▶ [PROBLEM REQUIREMENTS] Every line of the material that follows must be printed again exactly.

Entries taken from a collection:
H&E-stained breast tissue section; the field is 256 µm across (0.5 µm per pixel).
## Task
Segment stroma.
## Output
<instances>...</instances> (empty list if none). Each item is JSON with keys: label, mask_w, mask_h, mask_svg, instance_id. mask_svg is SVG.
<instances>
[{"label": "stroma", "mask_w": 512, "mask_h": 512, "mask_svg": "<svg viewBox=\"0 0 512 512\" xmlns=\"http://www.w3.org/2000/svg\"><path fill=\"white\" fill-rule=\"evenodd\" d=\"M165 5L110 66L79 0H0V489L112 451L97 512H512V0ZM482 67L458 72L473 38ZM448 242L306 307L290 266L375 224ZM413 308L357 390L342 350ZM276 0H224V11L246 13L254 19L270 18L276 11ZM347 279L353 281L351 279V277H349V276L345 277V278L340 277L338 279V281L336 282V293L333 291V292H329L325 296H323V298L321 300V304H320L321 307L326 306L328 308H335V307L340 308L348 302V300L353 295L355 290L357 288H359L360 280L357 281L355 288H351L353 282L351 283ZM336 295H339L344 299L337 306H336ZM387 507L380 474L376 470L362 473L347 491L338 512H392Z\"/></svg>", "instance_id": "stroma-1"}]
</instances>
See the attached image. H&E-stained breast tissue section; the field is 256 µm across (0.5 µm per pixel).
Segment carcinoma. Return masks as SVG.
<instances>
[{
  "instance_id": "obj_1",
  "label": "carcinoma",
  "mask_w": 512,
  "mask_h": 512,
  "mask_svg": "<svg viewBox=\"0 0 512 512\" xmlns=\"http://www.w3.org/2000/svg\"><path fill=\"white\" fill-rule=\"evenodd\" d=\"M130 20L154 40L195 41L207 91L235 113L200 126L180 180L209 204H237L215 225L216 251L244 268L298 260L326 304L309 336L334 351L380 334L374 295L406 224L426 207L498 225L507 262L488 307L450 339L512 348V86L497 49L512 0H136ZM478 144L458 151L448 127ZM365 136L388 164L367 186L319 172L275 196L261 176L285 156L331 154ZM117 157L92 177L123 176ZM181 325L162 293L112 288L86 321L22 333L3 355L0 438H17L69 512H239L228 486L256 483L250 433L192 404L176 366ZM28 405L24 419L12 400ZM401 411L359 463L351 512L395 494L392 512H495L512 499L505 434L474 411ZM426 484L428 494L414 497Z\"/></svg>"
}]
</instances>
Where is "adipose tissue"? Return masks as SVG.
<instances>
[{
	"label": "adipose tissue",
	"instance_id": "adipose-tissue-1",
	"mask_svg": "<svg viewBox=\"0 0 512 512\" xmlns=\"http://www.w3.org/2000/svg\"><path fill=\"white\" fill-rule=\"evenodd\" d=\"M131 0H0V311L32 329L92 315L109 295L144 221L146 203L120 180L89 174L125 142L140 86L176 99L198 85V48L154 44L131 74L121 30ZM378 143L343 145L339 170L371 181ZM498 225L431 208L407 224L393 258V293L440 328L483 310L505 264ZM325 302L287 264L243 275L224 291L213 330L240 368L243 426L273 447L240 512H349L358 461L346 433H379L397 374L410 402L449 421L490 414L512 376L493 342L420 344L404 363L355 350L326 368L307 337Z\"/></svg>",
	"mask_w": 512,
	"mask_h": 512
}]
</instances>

▶ [CORRECT OUTPUT]
H&E-stained breast tissue section; the field is 256 µm across (0.5 µm per pixel).
## Task
Segment stroma.
## Output
<instances>...</instances> (empty list if none). Each item is JSON with keys: label, mask_w, mask_h, mask_svg, instance_id. mask_svg is SVG.
<instances>
[{"label": "stroma", "mask_w": 512, "mask_h": 512, "mask_svg": "<svg viewBox=\"0 0 512 512\" xmlns=\"http://www.w3.org/2000/svg\"><path fill=\"white\" fill-rule=\"evenodd\" d=\"M165 5L110 66L79 0H0V489L112 451L97 512H512V0ZM482 67L458 72L473 38ZM448 242L306 307L290 266L375 224ZM413 308L357 390L342 350ZM276 0H224V11L246 13L254 19L270 18L276 11ZM347 279L353 281L351 279V277H349V276L345 277V278L340 277L338 279V281L336 282V293L333 291V292H329L325 296H323V298L321 300V304H320L321 307L326 306L328 308H335V307L340 308L348 302V300L353 295L355 290L357 288H359L360 280L357 281L355 288H351L353 282L351 283ZM336 295H339L344 299L337 306H336ZM387 507L380 474L376 470L362 473L347 491L338 512H392Z\"/></svg>", "instance_id": "stroma-1"}]
</instances>
See the attached image. H&E-stained breast tissue section; the field is 256 µm across (0.5 µm per pixel).
Segment carcinoma. Return masks as SVG.
<instances>
[{
  "instance_id": "obj_1",
  "label": "carcinoma",
  "mask_w": 512,
  "mask_h": 512,
  "mask_svg": "<svg viewBox=\"0 0 512 512\" xmlns=\"http://www.w3.org/2000/svg\"><path fill=\"white\" fill-rule=\"evenodd\" d=\"M130 20L154 40L195 41L207 91L235 113L200 126L180 180L209 204H237L215 225L216 251L244 268L298 260L326 304L309 336L334 351L380 334L374 295L406 224L426 207L498 225L507 262L488 307L450 339L512 348V86L497 49L512 0H136ZM478 144L458 151L448 127ZM365 136L388 164L367 186L319 172L275 196L261 176L285 156L331 154ZM117 157L92 177L123 176ZM181 325L162 293L112 288L86 321L22 333L3 355L0 438H17L69 512H239L228 486L256 483L250 433L192 404L176 366ZM28 405L24 419L12 400ZM401 411L359 463L351 512L395 494L392 512H495L512 499L505 434L474 411ZM426 484L428 494L414 497Z\"/></svg>"
}]
</instances>
Where is "adipose tissue"? Return masks as SVG.
<instances>
[{
	"label": "adipose tissue",
	"instance_id": "adipose-tissue-1",
	"mask_svg": "<svg viewBox=\"0 0 512 512\" xmlns=\"http://www.w3.org/2000/svg\"><path fill=\"white\" fill-rule=\"evenodd\" d=\"M131 0H0V311L32 329L92 315L109 295L144 221L146 203L120 180L89 174L125 142L140 86L176 99L198 85V48L154 44L131 74L121 30ZM378 143L343 145L339 170L371 181ZM498 225L431 208L407 224L393 258V293L440 328L483 310L505 264ZM325 302L287 264L243 275L224 291L213 330L240 368L243 426L273 447L240 512H349L358 461L346 433H379L397 374L410 402L449 421L490 414L512 376L493 342L420 344L404 363L355 350L326 368L307 337Z\"/></svg>",
	"mask_w": 512,
	"mask_h": 512
}]
</instances>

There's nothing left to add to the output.